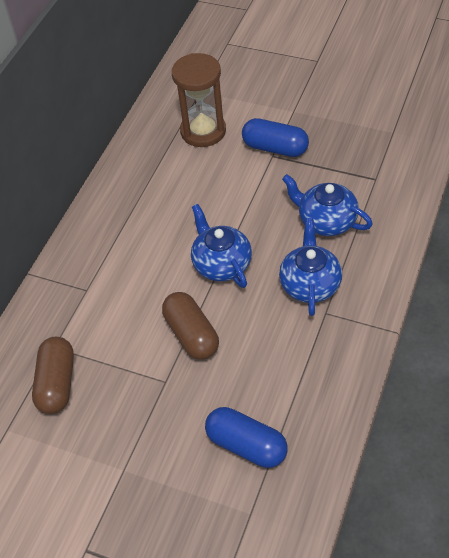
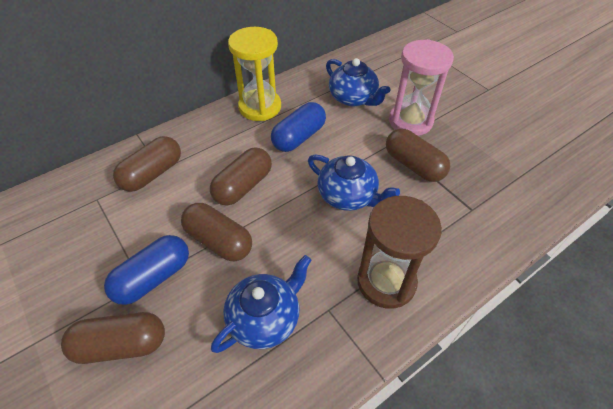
brown capsule: 2 -> 5
pink hourglass: 0 -> 1
yellow hourglass: 0 -> 1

YOUR GOAL ▸ Print the material word for word; images are to be left out.

WRITTEN ANSWER ▸
brown capsule: 2 -> 5
pink hourglass: 0 -> 1
yellow hourglass: 0 -> 1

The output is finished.